> _THE RECORDS_:
- Opening Delimiter -
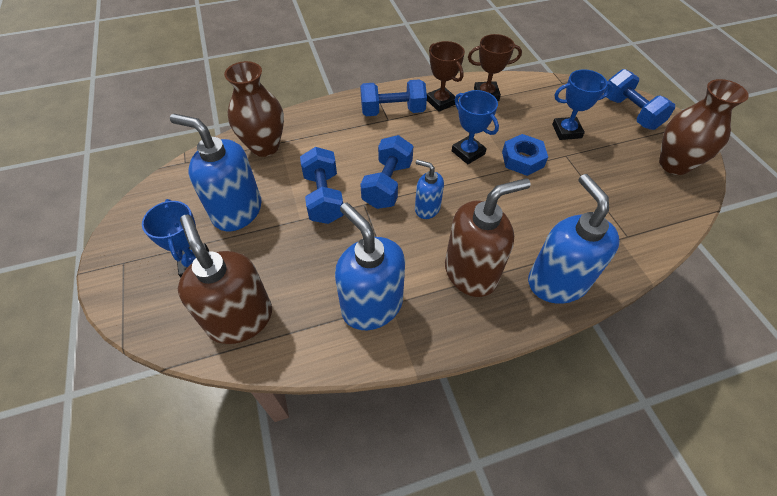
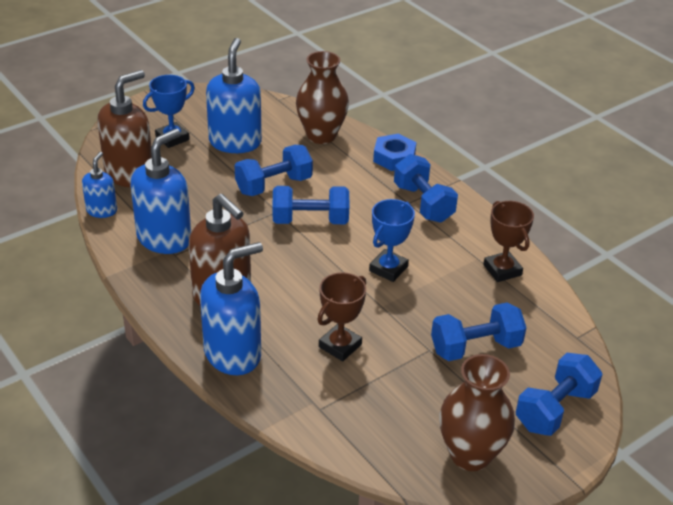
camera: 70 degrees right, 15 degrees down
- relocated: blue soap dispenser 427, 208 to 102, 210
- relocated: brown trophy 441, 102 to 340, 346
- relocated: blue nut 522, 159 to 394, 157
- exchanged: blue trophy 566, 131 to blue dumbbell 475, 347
- Closing Delimiter -
> _YOUR GOAL_: Everything in the records except the pictures should be retyped exactly.

> _WRITTEN REPLY_:
camera: 70 degrees right, 15 degrees down
- relocated: blue soap dispenser 427, 208 to 102, 210
- relocated: brown trophy 441, 102 to 340, 346
- relocated: blue nut 522, 159 to 394, 157
- exchanged: blue trophy 566, 131 to blue dumbbell 475, 347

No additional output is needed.